- [PROBLEM TO WORK ON]
Show all the lines in the data below that include the word "VBUS".

Data excerpts
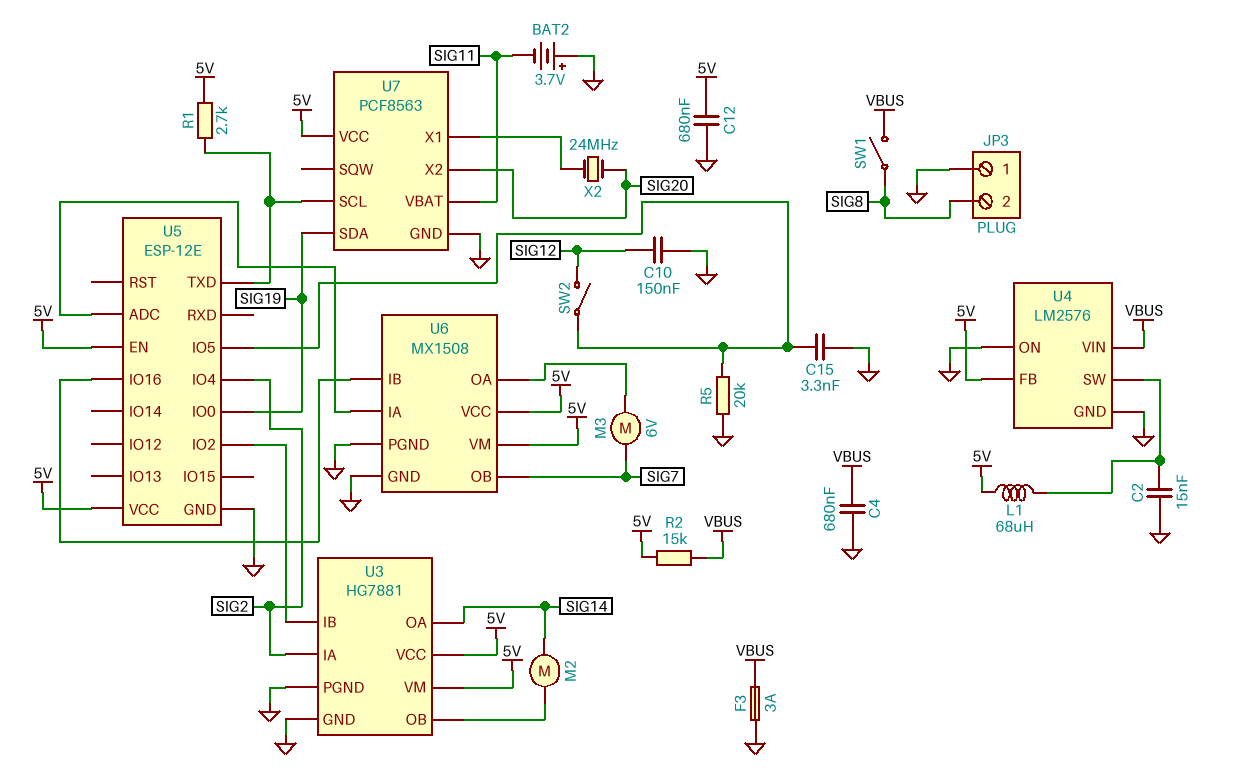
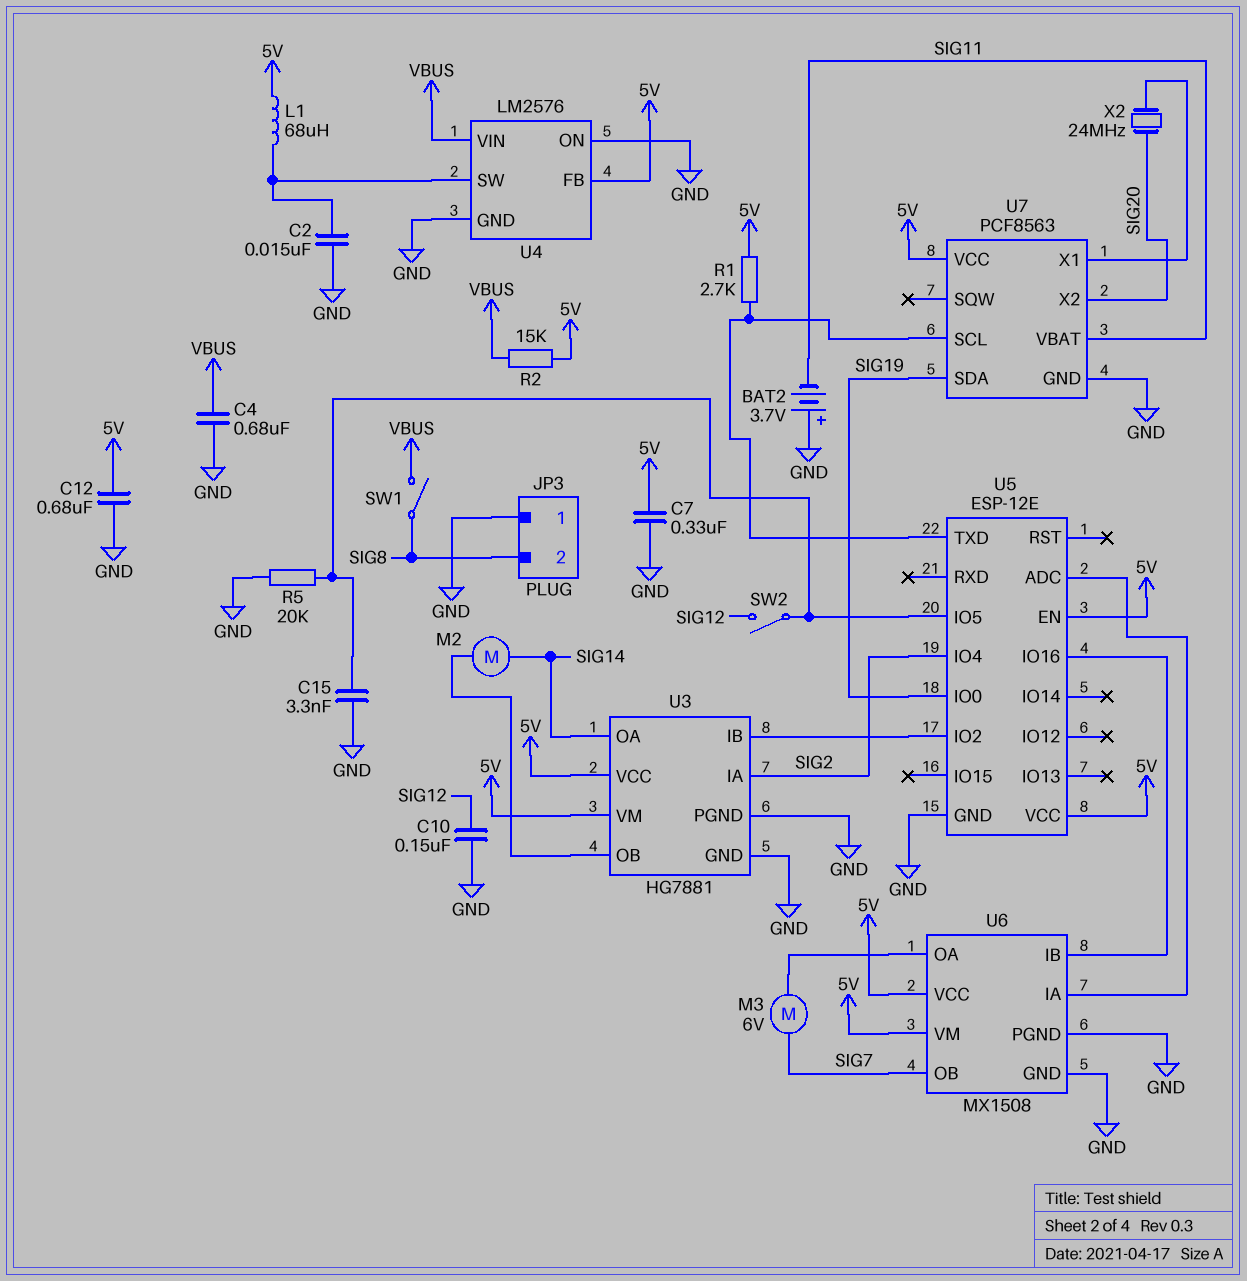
C7: none -> 330nF (5V, GND)
F3: 3A (GND, VBUS) -> none

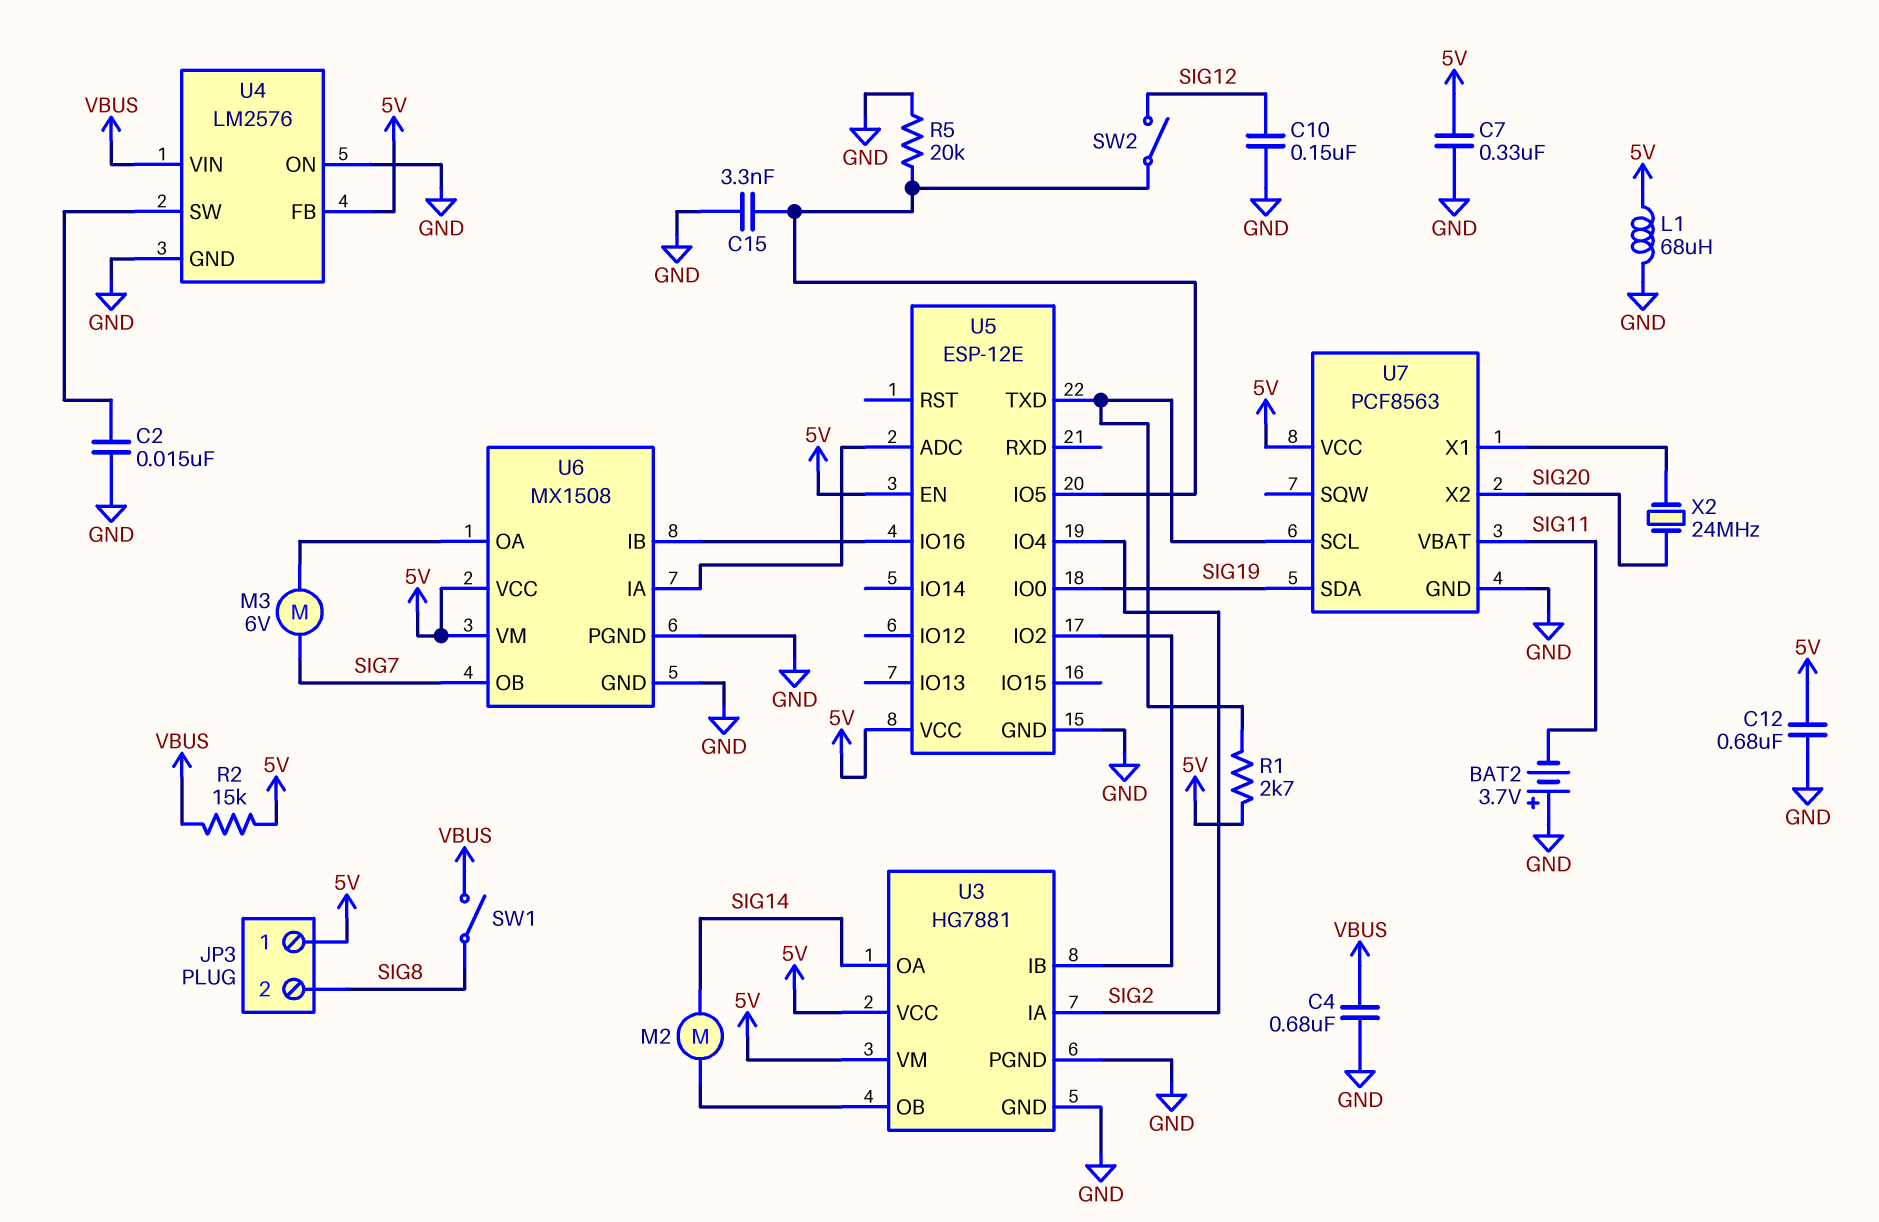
JP3 pin 1: GND -> 5V
L1: 68uH (5V, U4/SW) -> 68uH (5V, GND)

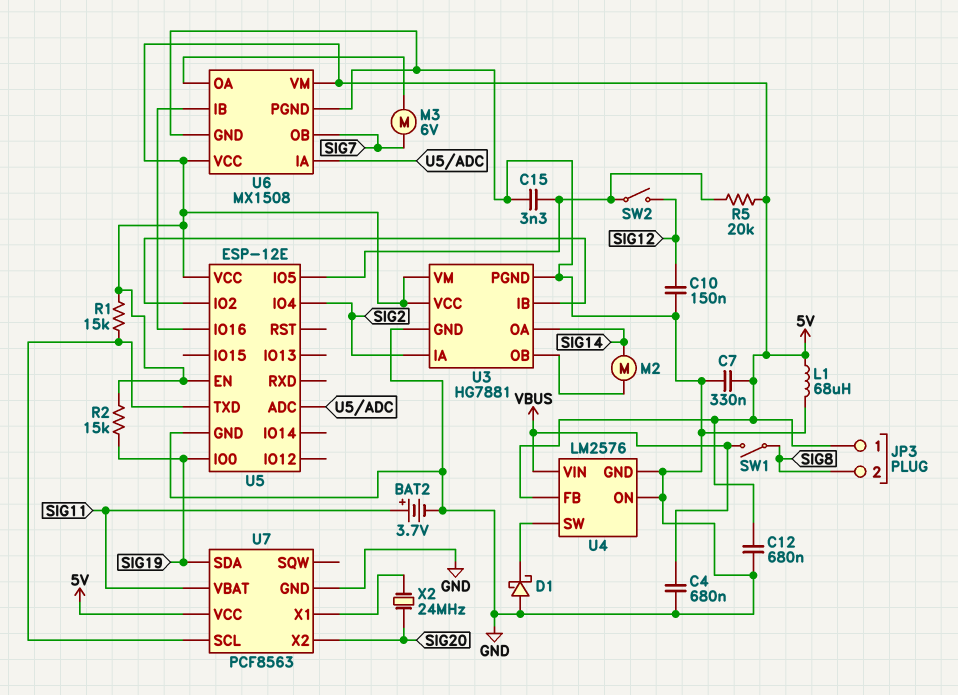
BAT2: 3.7V (plus GND, minus SIG11) -> 3.7V (plus SIG11, minus GND)
C2: 15nF (GND, U4/SW) -> none
D1: none -> schottky (A GND, K U4/SW)
R1: 2.7k (5V, U5/TXD) -> 15k (5V, U5/TXD)
R2: 15k (5V, VBUS) -> 15k (5V, SIG19)
R5: 20k (GND, U5/IO5) -> 20k (5V, U5/IO5)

- [RESPONSE BOX]
F3: 3A (GND, VBUS) -> none
R2: 15k (5V, VBUS) -> 15k (5V, SIG19)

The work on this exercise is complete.